▸ Problem statement:
Scan the entries for lines with the word "PUMP", then copy those lines.

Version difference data

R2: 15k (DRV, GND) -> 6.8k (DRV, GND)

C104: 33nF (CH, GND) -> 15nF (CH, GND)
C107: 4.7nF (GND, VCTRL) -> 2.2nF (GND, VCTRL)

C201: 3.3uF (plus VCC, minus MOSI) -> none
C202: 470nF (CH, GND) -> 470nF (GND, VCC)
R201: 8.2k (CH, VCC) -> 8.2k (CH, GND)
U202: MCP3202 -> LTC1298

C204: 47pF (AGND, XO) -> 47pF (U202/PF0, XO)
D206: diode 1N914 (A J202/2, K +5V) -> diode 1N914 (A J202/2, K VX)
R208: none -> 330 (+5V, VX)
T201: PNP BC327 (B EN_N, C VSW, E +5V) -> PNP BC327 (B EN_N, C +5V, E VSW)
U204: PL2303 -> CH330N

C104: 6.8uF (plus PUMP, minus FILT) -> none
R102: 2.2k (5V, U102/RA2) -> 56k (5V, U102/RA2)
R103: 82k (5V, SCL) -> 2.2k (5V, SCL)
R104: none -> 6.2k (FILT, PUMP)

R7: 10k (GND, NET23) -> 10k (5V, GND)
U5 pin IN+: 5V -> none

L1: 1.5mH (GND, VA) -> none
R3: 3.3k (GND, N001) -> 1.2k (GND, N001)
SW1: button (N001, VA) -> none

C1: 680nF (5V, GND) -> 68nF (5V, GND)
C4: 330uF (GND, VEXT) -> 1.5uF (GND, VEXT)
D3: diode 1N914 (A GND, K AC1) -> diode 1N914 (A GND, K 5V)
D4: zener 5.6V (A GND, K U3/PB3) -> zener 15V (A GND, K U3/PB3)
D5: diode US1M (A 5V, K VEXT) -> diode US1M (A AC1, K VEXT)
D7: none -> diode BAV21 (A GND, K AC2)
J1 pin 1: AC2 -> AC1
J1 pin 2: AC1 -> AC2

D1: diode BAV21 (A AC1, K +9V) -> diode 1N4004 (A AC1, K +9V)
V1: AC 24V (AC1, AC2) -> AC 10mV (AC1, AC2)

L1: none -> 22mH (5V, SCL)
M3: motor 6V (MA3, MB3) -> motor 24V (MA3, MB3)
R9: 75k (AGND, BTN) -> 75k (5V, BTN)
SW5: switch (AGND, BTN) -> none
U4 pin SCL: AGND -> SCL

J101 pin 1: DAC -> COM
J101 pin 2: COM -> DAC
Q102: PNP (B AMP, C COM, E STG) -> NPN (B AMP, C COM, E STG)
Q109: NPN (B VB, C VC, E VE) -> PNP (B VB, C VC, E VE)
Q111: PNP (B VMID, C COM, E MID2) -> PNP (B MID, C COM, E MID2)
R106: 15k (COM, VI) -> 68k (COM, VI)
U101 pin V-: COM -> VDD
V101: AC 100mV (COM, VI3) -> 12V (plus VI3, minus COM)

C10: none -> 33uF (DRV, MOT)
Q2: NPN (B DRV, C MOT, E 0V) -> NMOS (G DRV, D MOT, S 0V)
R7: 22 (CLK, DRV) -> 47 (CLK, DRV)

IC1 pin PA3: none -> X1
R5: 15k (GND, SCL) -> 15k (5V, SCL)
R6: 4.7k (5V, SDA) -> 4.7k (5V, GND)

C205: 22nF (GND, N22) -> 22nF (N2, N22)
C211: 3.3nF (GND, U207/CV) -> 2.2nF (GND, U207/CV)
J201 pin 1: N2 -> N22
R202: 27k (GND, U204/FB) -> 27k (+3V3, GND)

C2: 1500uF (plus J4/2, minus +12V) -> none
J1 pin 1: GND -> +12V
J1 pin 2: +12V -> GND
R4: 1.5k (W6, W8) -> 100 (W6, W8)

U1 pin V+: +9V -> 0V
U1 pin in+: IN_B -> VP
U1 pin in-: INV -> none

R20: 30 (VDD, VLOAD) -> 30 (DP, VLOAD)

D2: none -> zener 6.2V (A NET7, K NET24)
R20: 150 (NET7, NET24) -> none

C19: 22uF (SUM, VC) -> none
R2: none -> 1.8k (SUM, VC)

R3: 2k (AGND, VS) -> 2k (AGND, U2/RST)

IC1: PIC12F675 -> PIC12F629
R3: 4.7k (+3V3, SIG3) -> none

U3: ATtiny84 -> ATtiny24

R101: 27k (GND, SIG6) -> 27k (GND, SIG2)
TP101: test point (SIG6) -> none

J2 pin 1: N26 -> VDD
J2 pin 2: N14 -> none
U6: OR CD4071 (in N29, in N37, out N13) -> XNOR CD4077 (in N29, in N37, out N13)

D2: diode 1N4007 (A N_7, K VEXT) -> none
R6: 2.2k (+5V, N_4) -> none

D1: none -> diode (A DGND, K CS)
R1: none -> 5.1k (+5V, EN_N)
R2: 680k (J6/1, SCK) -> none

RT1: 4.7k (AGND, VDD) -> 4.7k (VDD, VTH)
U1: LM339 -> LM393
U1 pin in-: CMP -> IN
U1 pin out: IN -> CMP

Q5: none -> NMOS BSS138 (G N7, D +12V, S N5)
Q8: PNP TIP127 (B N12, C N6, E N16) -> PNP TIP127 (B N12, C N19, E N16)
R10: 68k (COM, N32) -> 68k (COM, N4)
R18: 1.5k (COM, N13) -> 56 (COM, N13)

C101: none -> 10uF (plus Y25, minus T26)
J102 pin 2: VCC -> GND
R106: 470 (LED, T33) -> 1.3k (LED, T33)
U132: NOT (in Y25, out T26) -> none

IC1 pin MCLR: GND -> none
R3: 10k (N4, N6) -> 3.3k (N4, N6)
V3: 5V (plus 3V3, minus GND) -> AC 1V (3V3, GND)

▸ Solution:
C104: 6.8uF (plus PUMP, minus FILT) -> none
R104: none -> 6.2k (FILT, PUMP)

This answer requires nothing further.